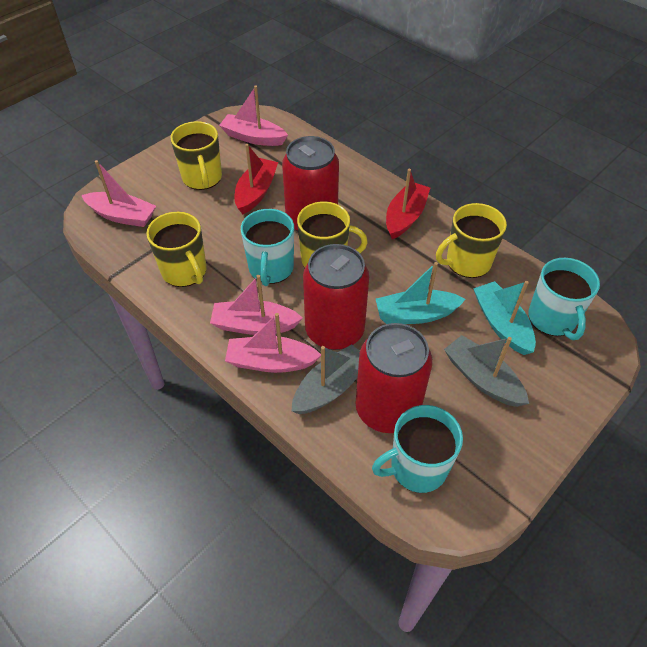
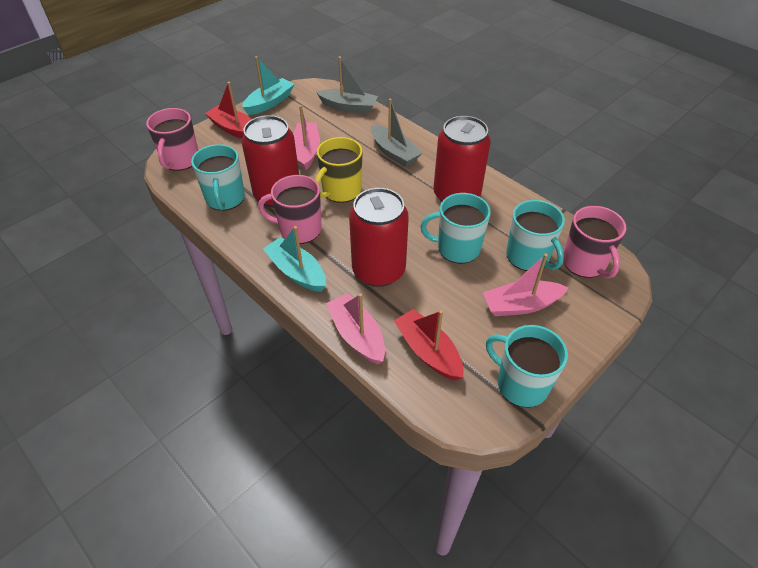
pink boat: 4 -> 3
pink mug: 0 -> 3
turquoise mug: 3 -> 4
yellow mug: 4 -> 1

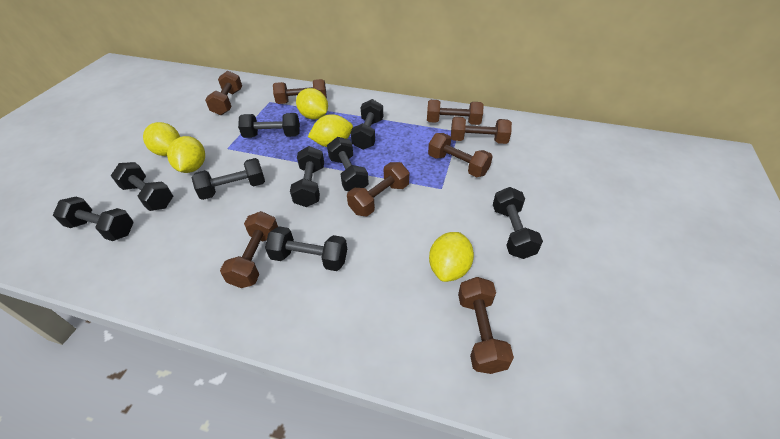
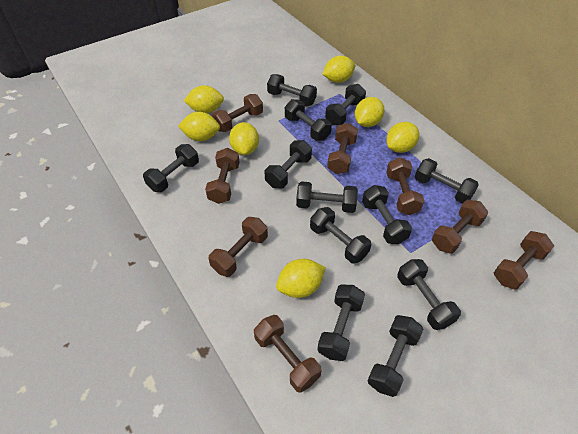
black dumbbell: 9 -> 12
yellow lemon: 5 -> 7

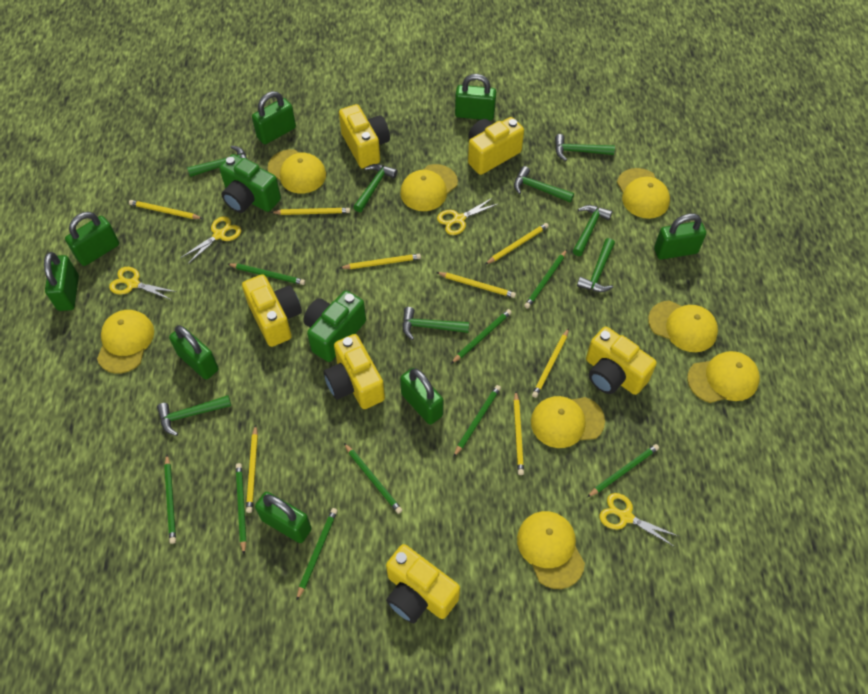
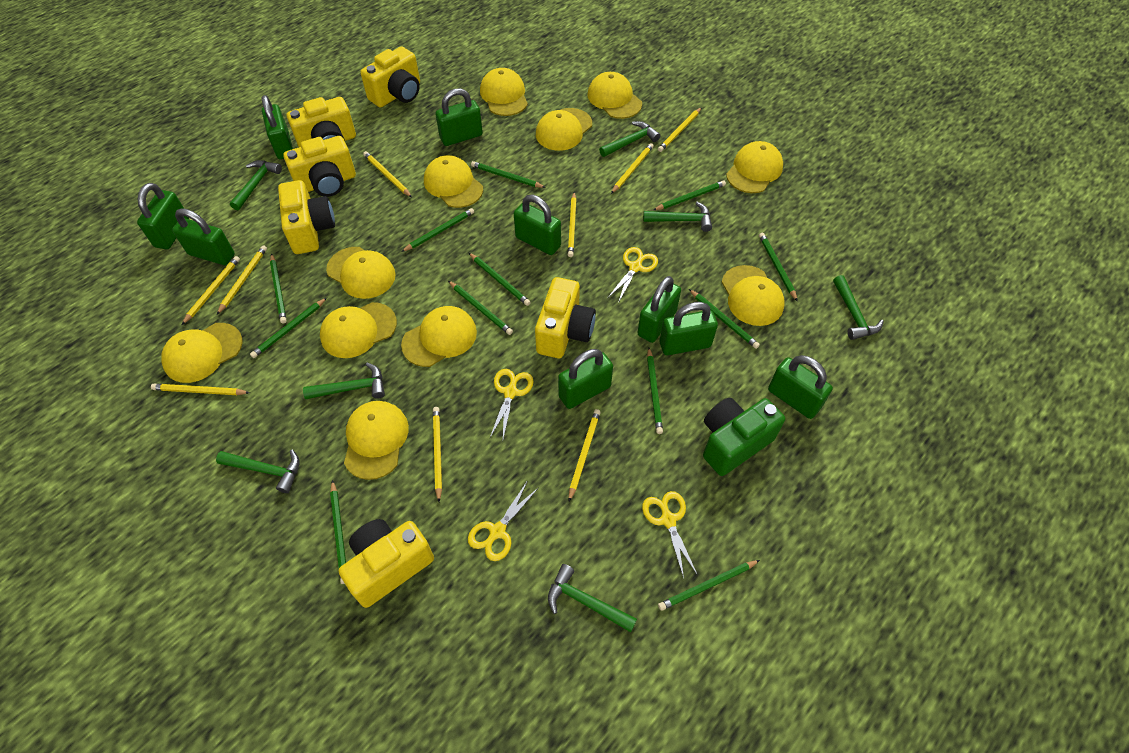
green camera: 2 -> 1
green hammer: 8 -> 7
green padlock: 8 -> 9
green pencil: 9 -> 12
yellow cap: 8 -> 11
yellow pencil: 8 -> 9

++++

#### [Your task]
Make an exact reproduction of the listing above, without any pictures.

#### [Exercise response]
pink boat: 4 -> 3
pink mug: 0 -> 3
turquoise mug: 3 -> 4
yellow mug: 4 -> 1

black dumbbell: 9 -> 12
yellow lemon: 5 -> 7

green camera: 2 -> 1
green hammer: 8 -> 7
green padlock: 8 -> 9
green pencil: 9 -> 12
yellow cap: 8 -> 11
yellow pencil: 8 -> 9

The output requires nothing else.